**What is being asked**
For the word "none", count the lines of the data that include it and give only the total.

**Exercise material**
###
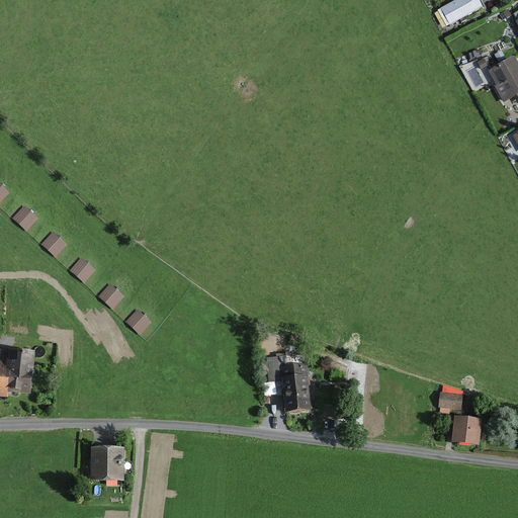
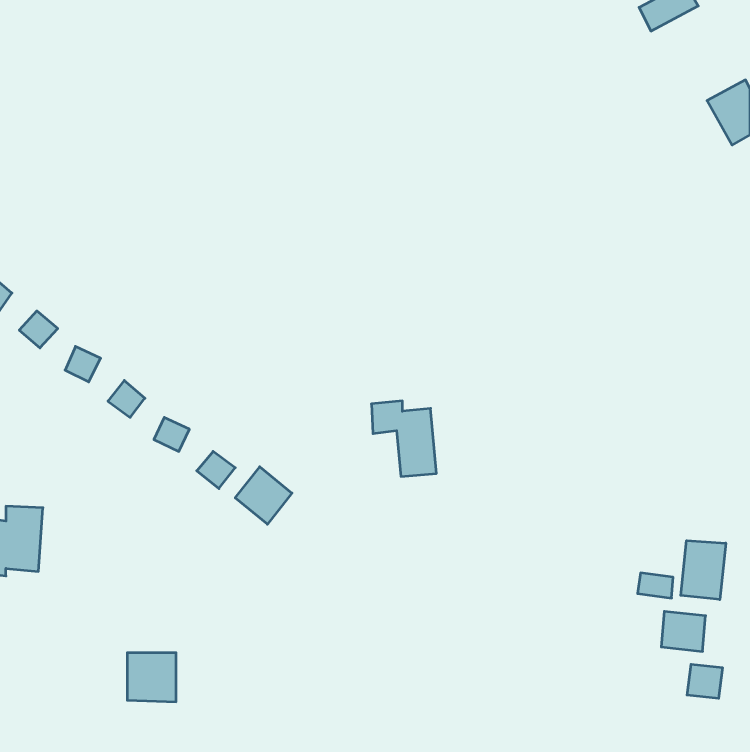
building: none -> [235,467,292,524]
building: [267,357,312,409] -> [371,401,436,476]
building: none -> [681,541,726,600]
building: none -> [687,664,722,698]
###
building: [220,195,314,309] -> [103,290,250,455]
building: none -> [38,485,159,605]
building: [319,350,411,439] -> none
###
**Response area**
5